#### Your goal
Check every line of the data for the string "round" and copy the ones that have it.
____________________
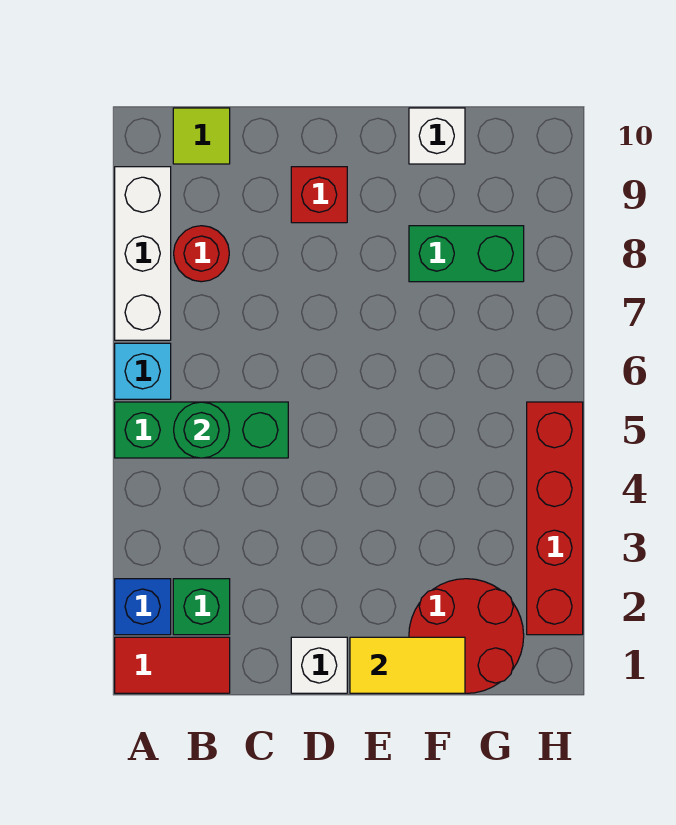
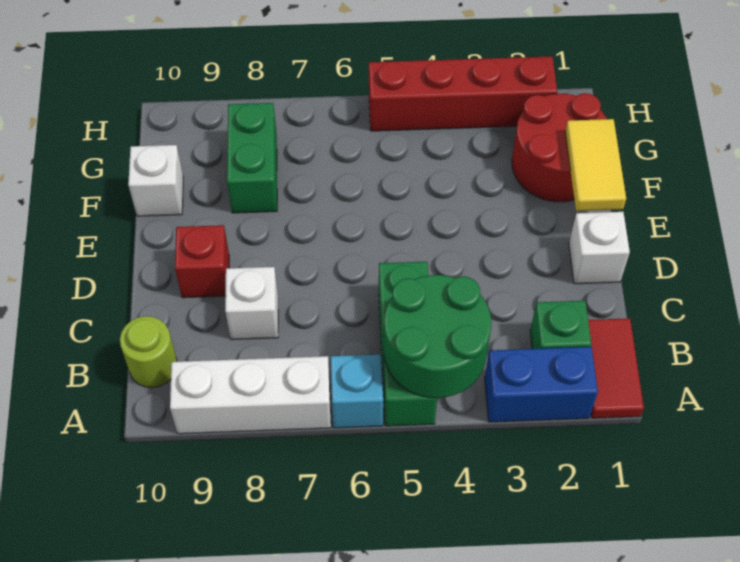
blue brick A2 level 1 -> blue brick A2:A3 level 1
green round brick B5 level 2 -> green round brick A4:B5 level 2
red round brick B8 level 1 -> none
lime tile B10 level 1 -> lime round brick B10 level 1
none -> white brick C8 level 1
____________________
#### Solution to this task
green round brick B5 level 2 -> green round brick A4:B5 level 2
red round brick B8 level 1 -> none
lime tile B10 level 1 -> lime round brick B10 level 1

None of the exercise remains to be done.